- **About this task**
From the records below, transcribe exactly the lines that begin at the line with "BT2: 1.5V (plus" and end at the line with "IC3 pin out: SUM -> STG", both included.

- **Record extracts**

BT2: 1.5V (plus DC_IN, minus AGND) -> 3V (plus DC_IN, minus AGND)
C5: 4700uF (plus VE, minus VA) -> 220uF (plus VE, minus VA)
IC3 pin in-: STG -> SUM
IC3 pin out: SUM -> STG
---
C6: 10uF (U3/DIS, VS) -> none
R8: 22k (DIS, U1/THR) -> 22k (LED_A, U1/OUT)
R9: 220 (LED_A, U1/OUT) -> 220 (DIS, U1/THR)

- **Task answer**
BT2: 1.5V (plus DC_IN, minus AGND) -> 3V (plus DC_IN, minus AGND)
C5: 4700uF (plus VE, minus VA) -> 220uF (plus VE, minus VA)
IC3 pin in-: STG -> SUM
IC3 pin out: SUM -> STG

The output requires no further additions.